Work instruction: In full and without alteration, print the records below, minus any images.
Start of Data supplied
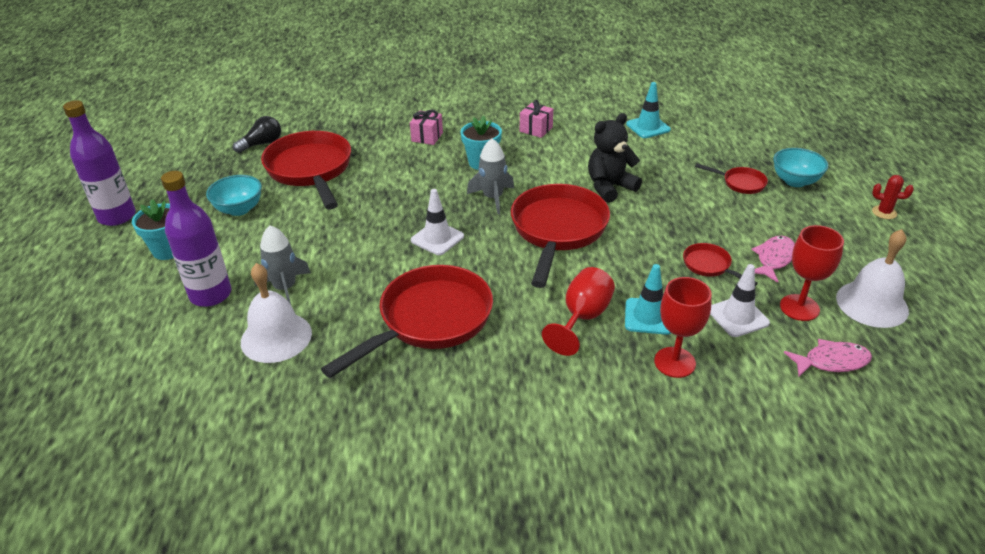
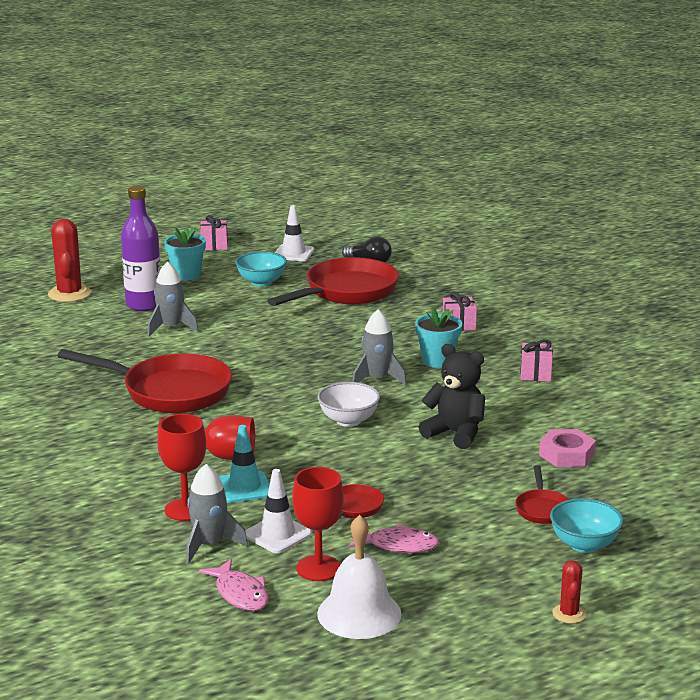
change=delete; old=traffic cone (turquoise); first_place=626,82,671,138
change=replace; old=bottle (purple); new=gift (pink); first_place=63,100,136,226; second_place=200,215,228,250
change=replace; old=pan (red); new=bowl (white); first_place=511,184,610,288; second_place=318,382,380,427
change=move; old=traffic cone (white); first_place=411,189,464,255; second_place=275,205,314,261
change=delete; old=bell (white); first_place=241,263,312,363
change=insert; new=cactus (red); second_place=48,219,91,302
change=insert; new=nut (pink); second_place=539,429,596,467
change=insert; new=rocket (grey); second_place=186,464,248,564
End of Data supplied
Response:
change=delete; old=traffic cone (turquoise); first_place=626,82,671,138
change=replace; old=bottle (purple); new=gift (pink); first_place=63,100,136,226; second_place=200,215,228,250
change=replace; old=pan (red); new=bowl (white); first_place=511,184,610,288; second_place=318,382,380,427
change=move; old=traffic cone (white); first_place=411,189,464,255; second_place=275,205,314,261
change=delete; old=bell (white); first_place=241,263,312,363
change=insert; new=cactus (red); second_place=48,219,91,302
change=insert; new=nut (pink); second_place=539,429,596,467
change=insert; new=rocket (grey); second_place=186,464,248,564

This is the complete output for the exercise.